▶ ОПИСАНИЕ ЗАДАНИЯ: Воспроизведите без изменений фрагмент материала ниже, который начинается со строки, содержащей "The point (428, 444) is more distant.", и заканчивается строкой, содержащей "From the viewer's perspective, dark", включая обе эти строки.

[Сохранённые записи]

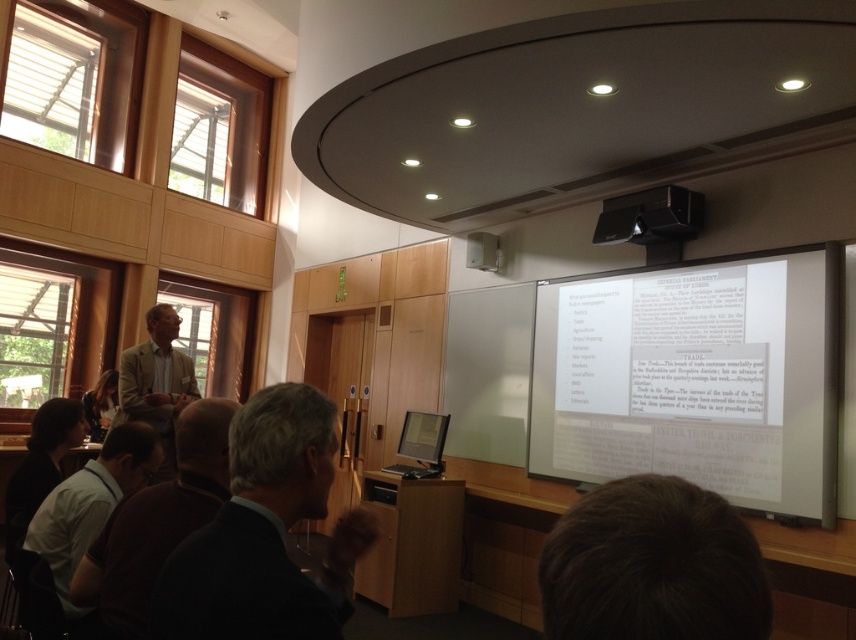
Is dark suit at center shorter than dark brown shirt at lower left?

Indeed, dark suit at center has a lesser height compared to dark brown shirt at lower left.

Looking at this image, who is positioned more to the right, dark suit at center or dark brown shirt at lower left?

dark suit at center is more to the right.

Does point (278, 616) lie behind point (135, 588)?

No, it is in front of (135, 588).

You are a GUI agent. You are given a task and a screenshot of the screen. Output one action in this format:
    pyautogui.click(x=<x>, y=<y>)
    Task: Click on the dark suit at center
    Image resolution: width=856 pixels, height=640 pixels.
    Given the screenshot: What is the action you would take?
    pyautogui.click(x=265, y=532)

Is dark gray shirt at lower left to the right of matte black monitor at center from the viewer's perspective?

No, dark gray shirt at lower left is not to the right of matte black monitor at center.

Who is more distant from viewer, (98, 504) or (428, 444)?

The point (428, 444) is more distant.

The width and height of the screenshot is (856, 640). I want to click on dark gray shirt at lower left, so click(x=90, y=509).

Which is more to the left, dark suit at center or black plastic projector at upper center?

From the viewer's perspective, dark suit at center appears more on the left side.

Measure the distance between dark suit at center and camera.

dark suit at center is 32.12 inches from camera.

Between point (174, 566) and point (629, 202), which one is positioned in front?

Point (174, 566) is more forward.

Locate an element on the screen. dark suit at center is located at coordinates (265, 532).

▶ ОТВЕТ НА ЗАДАНИЕ:
The point (428, 444) is more distant.

The width and height of the screenshot is (856, 640). I want to click on dark gray shirt at lower left, so click(x=90, y=509).

Which is more to the left, dark suit at center or black plastic projector at upper center?

From the viewer's perspective, dark suit at center appears more on the left side.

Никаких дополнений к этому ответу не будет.